| The problem |
Word for word, transcribe the data below.

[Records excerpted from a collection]
---*---
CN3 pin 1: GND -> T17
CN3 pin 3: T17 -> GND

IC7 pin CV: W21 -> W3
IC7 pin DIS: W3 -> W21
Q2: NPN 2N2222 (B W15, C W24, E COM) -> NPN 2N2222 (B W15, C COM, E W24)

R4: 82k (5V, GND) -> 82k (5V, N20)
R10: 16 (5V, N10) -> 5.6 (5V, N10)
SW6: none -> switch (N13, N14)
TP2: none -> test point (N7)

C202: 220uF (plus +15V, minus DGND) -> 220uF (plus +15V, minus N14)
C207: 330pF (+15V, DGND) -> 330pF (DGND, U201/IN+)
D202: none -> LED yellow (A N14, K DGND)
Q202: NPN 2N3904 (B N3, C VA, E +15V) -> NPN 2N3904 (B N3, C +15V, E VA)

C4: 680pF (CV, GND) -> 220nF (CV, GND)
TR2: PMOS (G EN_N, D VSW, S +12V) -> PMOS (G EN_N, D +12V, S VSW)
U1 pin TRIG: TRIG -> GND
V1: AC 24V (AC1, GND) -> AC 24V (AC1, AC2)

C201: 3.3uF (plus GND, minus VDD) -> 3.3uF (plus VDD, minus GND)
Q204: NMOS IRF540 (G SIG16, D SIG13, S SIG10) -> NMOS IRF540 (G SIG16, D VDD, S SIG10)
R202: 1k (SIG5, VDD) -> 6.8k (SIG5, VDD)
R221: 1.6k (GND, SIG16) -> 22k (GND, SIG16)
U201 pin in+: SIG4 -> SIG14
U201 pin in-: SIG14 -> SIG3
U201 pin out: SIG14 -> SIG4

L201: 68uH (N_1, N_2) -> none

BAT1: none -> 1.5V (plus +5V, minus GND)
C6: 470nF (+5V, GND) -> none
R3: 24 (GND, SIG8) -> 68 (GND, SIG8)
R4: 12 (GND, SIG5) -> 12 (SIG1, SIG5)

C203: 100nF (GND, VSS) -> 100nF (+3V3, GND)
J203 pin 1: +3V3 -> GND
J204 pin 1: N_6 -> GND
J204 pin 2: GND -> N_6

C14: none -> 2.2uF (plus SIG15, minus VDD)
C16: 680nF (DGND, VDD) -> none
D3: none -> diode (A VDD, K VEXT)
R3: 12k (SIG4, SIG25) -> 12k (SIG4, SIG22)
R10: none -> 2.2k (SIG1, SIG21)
---*---
| Solution |
CN3 pin 1: GND -> T17
CN3 pin 3: T17 -> GND

IC7 pin CV: W21 -> W3
IC7 pin DIS: W3 -> W21
Q2: NPN 2N2222 (B W15, C W24, E COM) -> NPN 2N2222 (B W15, C COM, E W24)

R4: 82k (5V, GND) -> 82k (5V, N20)
R10: 16 (5V, N10) -> 5.6 (5V, N10)
SW6: none -> switch (N13, N14)
TP2: none -> test point (N7)

C202: 220uF (plus +15V, minus DGND) -> 220uF (plus +15V, minus N14)
C207: 330pF (+15V, DGND) -> 330pF (DGND, U201/IN+)
D202: none -> LED yellow (A N14, K DGND)
Q202: NPN 2N3904 (B N3, C VA, E +15V) -> NPN 2N3904 (B N3, C +15V, E VA)

C4: 680pF (CV, GND) -> 220nF (CV, GND)
TR2: PMOS (G EN_N, D VSW, S +12V) -> PMOS (G EN_N, D +12V, S VSW)
U1 pin TRIG: TRIG -> GND
V1: AC 24V (AC1, GND) -> AC 24V (AC1, AC2)

C201: 3.3uF (plus GND, minus VDD) -> 3.3uF (plus VDD, minus GND)
Q204: NMOS IRF540 (G SIG16, D SIG13, S SIG10) -> NMOS IRF540 (G SIG16, D VDD, S SIG10)
R202: 1k (SIG5, VDD) -> 6.8k (SIG5, VDD)
R221: 1.6k (GND, SIG16) -> 22k (GND, SIG16)
U201 pin in+: SIG4 -> SIG14
U201 pin in-: SIG14 -> SIG3
U201 pin out: SIG14 -> SIG4

L201: 68uH (N_1, N_2) -> none

BAT1: none -> 1.5V (plus +5V, minus GND)
C6: 470nF (+5V, GND) -> none
R3: 24 (GND, SIG8) -> 68 (GND, SIG8)
R4: 12 (GND, SIG5) -> 12 (SIG1, SIG5)

C203: 100nF (GND, VSS) -> 100nF (+3V3, GND)
J203 pin 1: +3V3 -> GND
J204 pin 1: N_6 -> GND
J204 pin 2: GND -> N_6

C14: none -> 2.2uF (plus SIG15, minus VDD)
C16: 680nF (DGND, VDD) -> none
D3: none -> diode (A VDD, K VEXT)
R3: 12k (SIG4, SIG25) -> 12k (SIG4, SIG22)
R10: none -> 2.2k (SIG1, SIG21)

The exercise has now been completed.